Start of MATERIAL FOR THIS EXERCISE

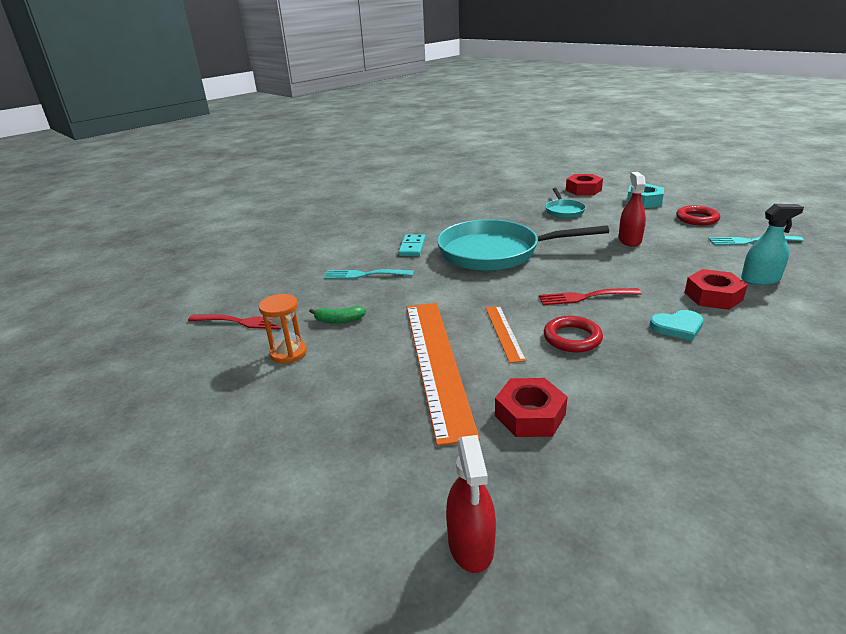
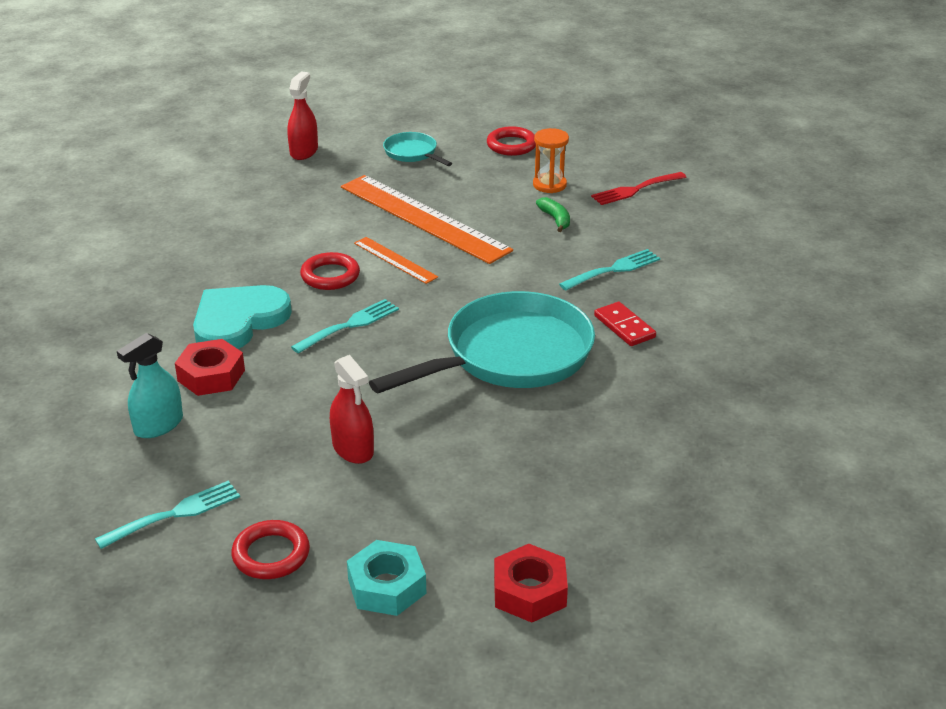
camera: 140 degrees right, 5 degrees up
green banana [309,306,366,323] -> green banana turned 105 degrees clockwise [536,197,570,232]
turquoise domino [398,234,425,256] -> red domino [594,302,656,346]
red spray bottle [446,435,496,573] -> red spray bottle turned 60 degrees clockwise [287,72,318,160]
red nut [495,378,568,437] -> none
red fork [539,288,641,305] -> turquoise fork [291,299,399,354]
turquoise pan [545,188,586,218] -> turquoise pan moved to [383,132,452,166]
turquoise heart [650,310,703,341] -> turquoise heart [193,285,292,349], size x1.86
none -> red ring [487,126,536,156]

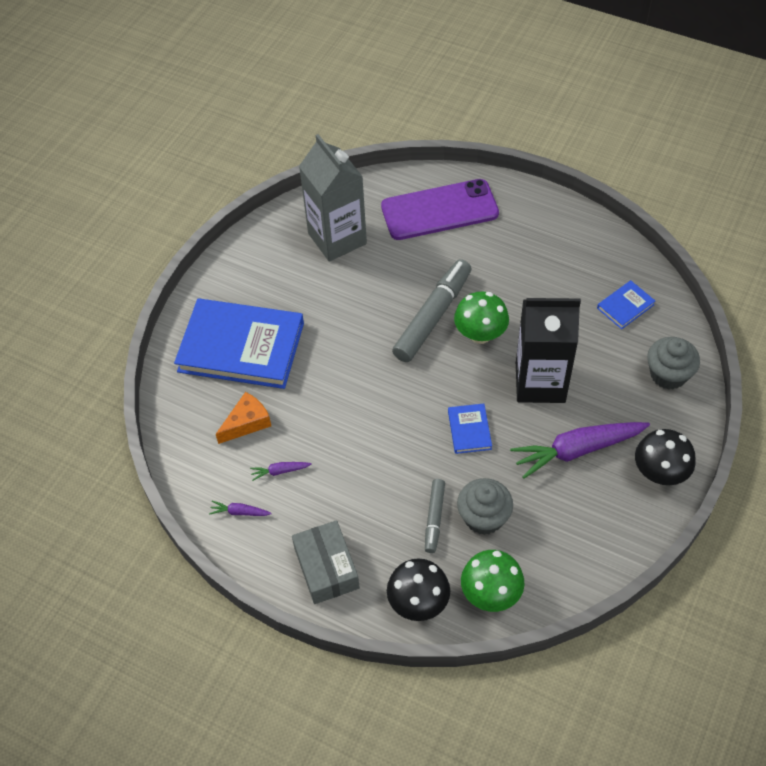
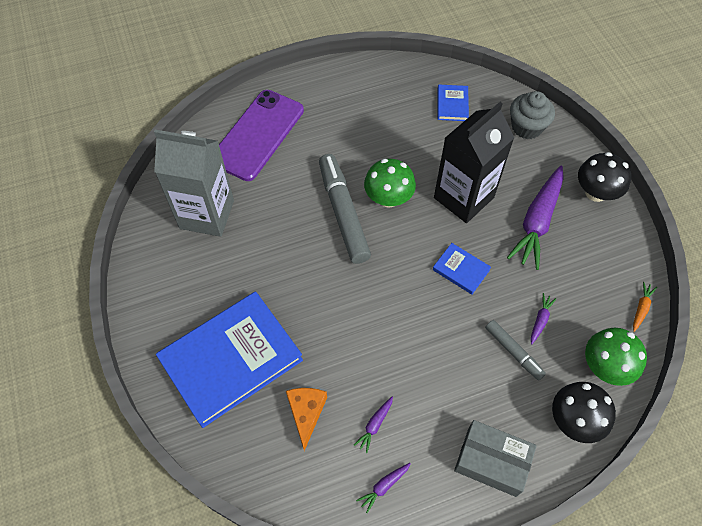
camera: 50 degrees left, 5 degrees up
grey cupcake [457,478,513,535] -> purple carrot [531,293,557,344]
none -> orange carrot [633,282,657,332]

End of MATERIAL FOR THIS EXERCISE
Start of MATERIAL FOR THIS EXERCISE

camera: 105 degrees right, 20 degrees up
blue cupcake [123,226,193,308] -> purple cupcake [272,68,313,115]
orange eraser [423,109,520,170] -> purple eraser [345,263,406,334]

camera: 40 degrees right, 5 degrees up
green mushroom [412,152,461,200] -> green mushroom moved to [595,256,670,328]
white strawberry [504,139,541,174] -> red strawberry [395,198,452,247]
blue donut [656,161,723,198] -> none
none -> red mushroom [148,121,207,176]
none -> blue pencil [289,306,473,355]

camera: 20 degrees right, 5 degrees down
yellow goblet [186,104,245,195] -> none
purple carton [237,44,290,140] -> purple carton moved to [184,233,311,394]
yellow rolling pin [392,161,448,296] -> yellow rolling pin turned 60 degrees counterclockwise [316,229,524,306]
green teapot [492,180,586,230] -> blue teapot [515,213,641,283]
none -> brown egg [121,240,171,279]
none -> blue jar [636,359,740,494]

End of MATERIAL FOR THIS EXERCISE
Start of MATERIAL FOR THIS EXERCISE

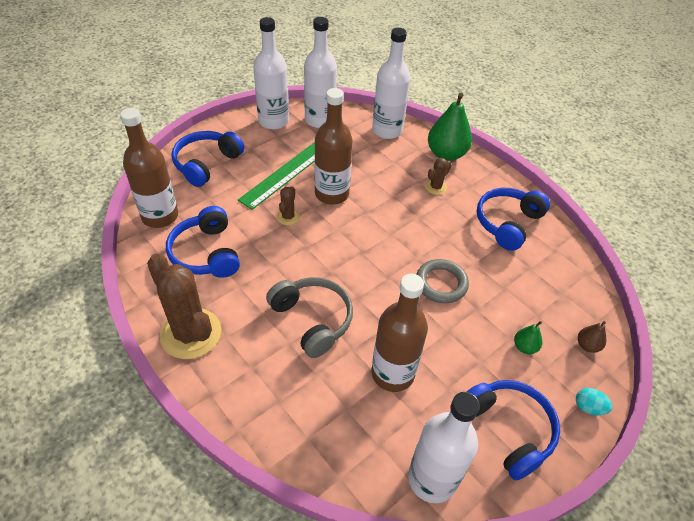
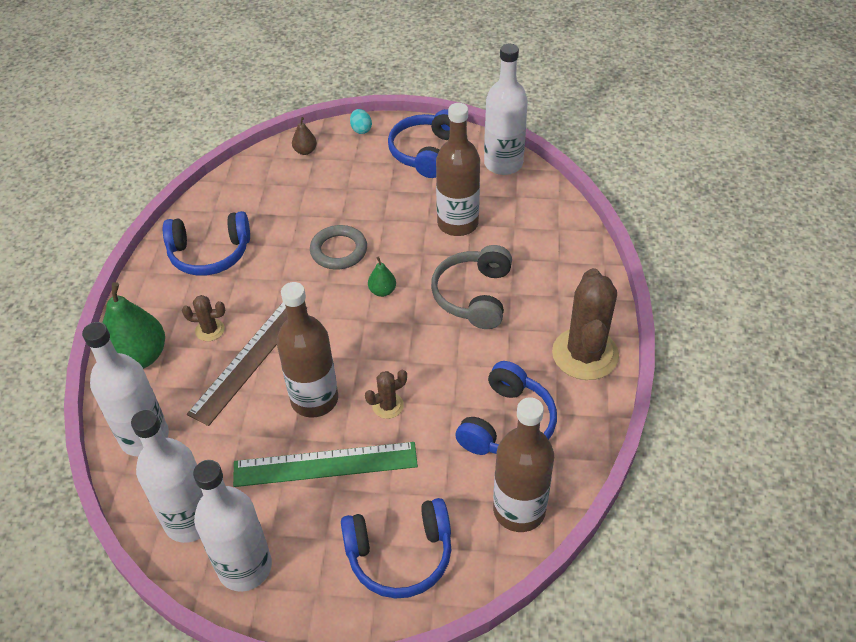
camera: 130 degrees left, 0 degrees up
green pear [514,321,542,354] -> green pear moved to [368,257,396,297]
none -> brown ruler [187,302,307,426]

End of MATERIAL FOR THIS EXERCISE

Scan the data above for the word "blue" and report every line where it is found.

OUTPUT OF THE EXERCISE:
blue cupcake [123,226,193,308] -> purple cupcake [272,68,313,115]
blue donut [656,161,723,198] -> none
none -> blue pencil [289,306,473,355]
green teapot [492,180,586,230] -> blue teapot [515,213,641,283]
none -> blue jar [636,359,740,494]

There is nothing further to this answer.